─── Information

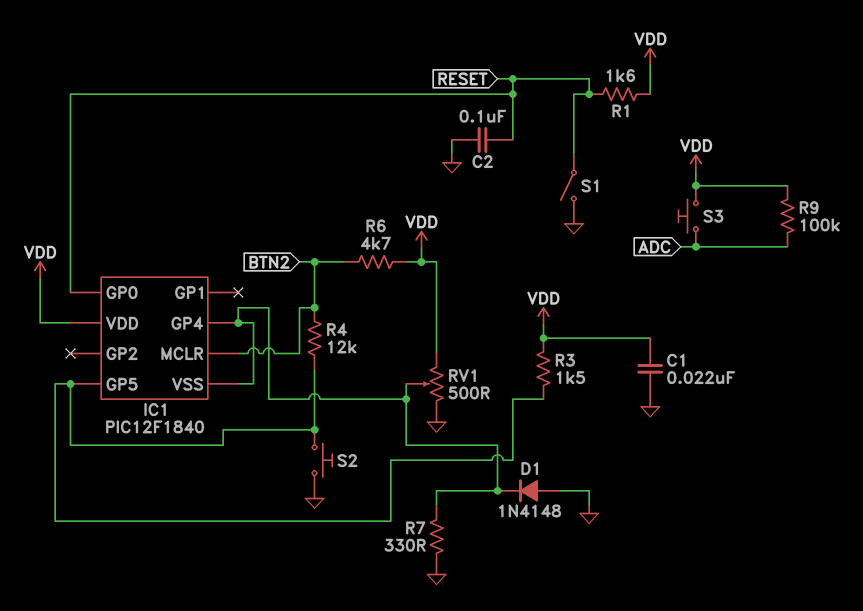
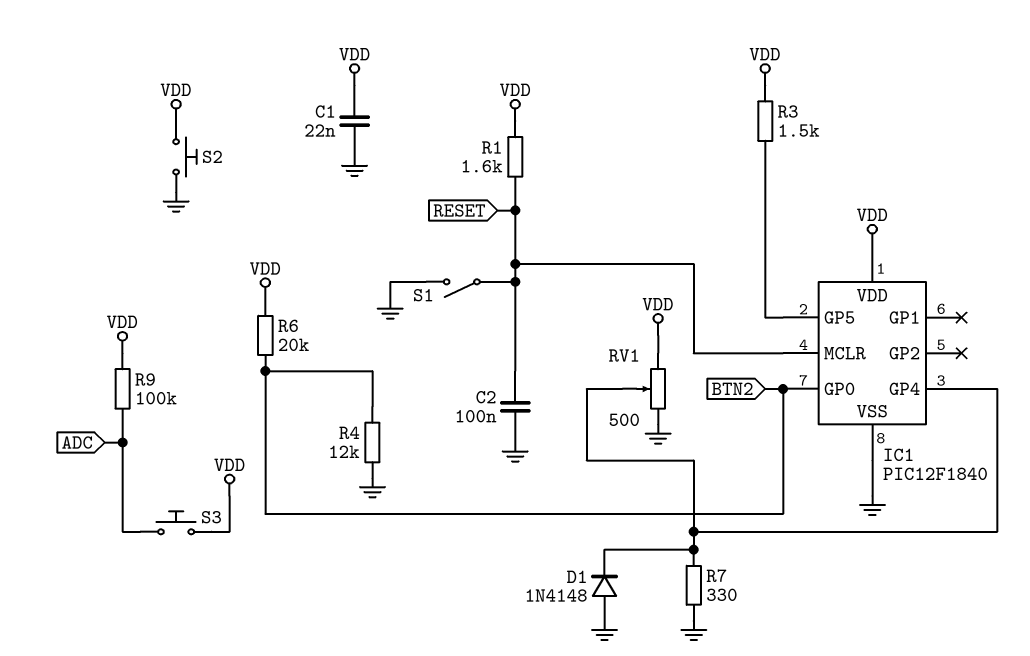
IC1 pin GP0: RESET -> BTN2
IC1 pin MCLR: BTN2 -> RESET
IC1 pin VSS: IC1/GP4 -> GND
R4: 12k (BTN2, IC1/GP5) -> 12k (BTN2, GND)
R6: 4.7k (BTN2, VDD) -> 20k (BTN2, VDD)
S2: button (GND, IC1/GP5) -> button (GND, VDD)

──────

- Problem to work on
Could you set down the records above exactly, skipping any picture?

- Response to the task
IC1 pin GP0: RESET -> BTN2
IC1 pin MCLR: BTN2 -> RESET
IC1 pin VSS: IC1/GP4 -> GND
R4: 12k (BTN2, IC1/GP5) -> 12k (BTN2, GND)
R6: 4.7k (BTN2, VDD) -> 20k (BTN2, VDD)
S2: button (GND, IC1/GP5) -> button (GND, VDD)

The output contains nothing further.